WHAT TO WORK ON: All entries are to be transcribed exactly. Pictures are not part of the copy.

RECORD EXCERPTS:
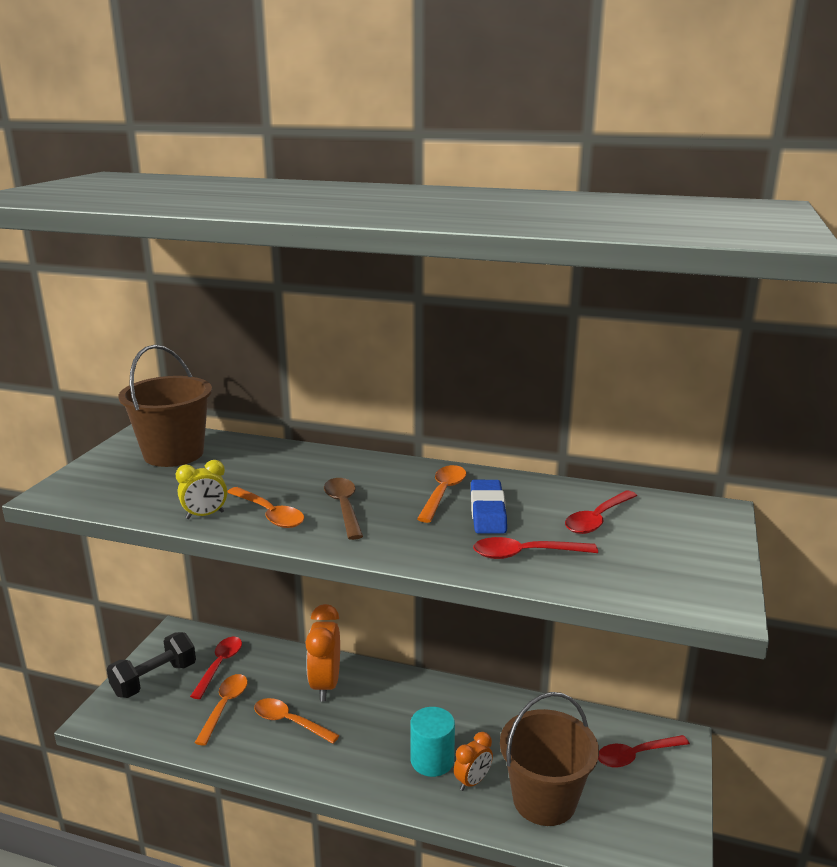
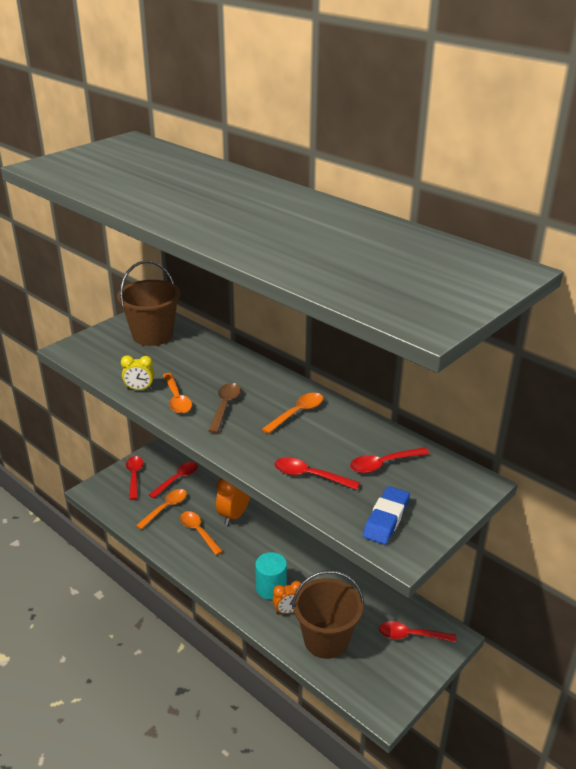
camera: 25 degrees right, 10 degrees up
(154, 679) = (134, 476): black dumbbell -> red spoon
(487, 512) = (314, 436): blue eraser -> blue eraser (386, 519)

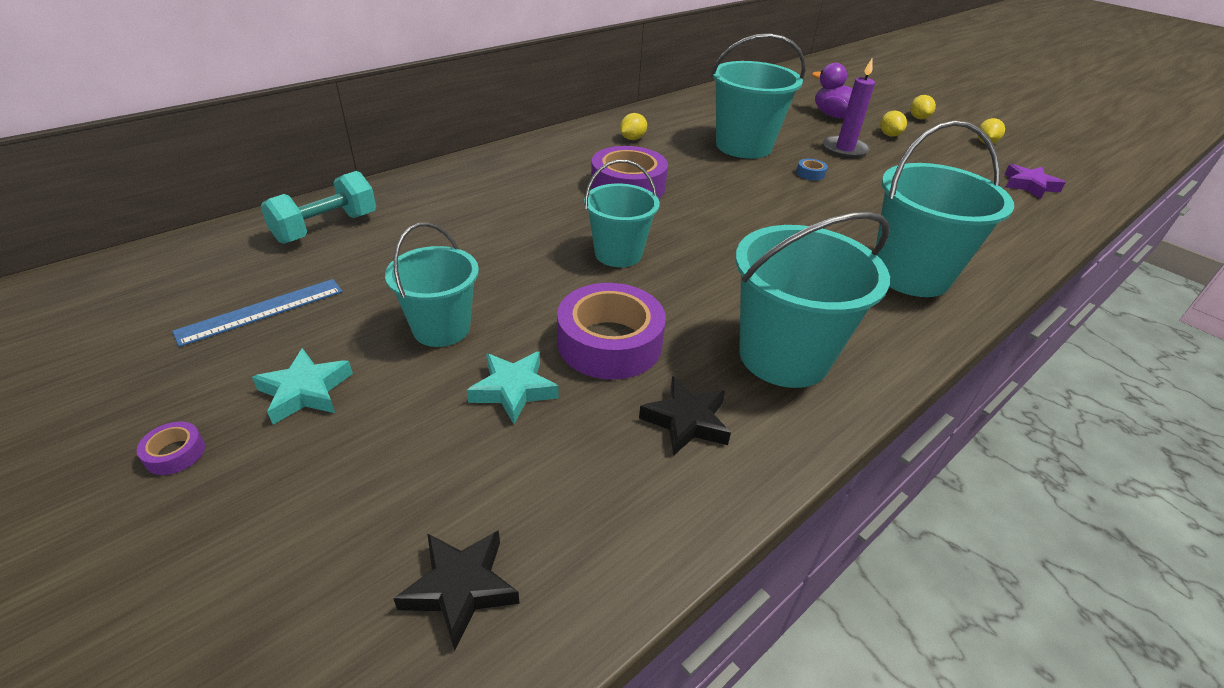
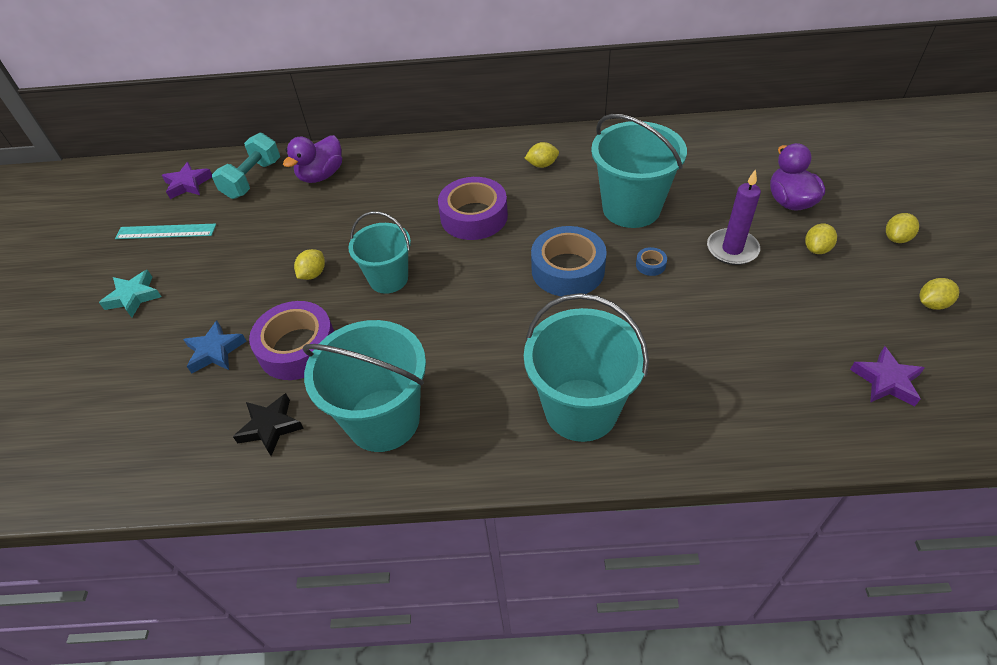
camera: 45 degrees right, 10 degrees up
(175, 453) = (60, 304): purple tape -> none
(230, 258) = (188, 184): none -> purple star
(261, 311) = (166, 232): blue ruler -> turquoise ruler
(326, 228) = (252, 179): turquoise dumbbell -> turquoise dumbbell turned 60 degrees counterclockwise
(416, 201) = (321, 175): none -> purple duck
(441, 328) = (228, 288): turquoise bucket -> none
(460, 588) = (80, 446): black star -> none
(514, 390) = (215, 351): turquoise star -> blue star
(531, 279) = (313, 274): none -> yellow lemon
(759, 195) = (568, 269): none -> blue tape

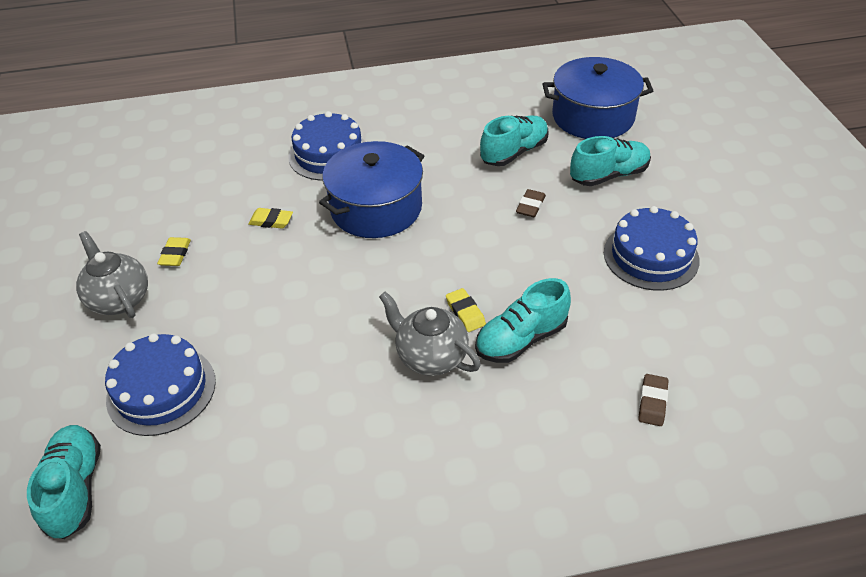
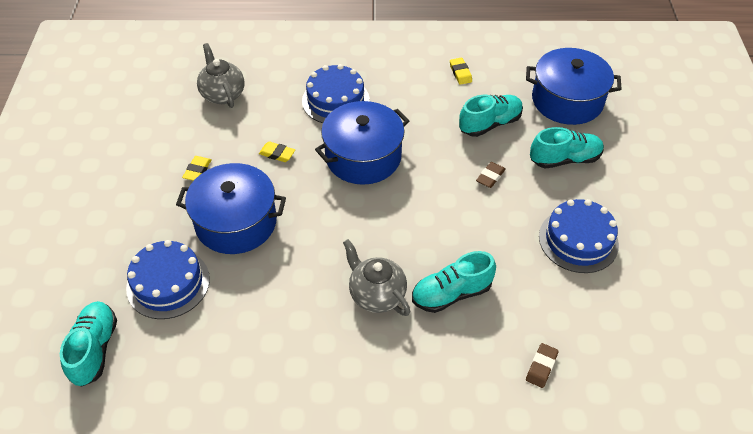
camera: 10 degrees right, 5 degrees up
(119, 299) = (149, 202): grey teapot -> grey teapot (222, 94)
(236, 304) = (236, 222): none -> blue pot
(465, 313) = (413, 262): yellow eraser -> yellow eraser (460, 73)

RESPONSE TO THIS TASK:
camera: 25 degrees right, 10 degrees up
(154, 679) = (134, 476): black dumbbell -> red spoon
(487, 512) = (314, 436): blue eraser -> blue eraser (386, 519)

camera: 45 degrees right, 10 degrees up
(175, 453) = (60, 304): purple tape -> none
(230, 258) = (188, 184): none -> purple star
(261, 311) = (166, 232): blue ruler -> turquoise ruler
(326, 228) = (252, 179): turquoise dumbbell -> turquoise dumbbell turned 60 degrees counterclockwise
(416, 201) = (321, 175): none -> purple duck
(441, 328) = (228, 288): turquoise bucket -> none
(460, 588) = (80, 446): black star -> none
(514, 390) = (215, 351): turquoise star -> blue star
(531, 279) = (313, 274): none -> yellow lemon
(759, 195) = (568, 269): none -> blue tape

camera: 10 degrees right, 5 degrees up
(119, 299) = (149, 202): grey teapot -> grey teapot (222, 94)
(236, 304) = (236, 222): none -> blue pot
(465, 313) = (413, 262): yellow eraser -> yellow eraser (460, 73)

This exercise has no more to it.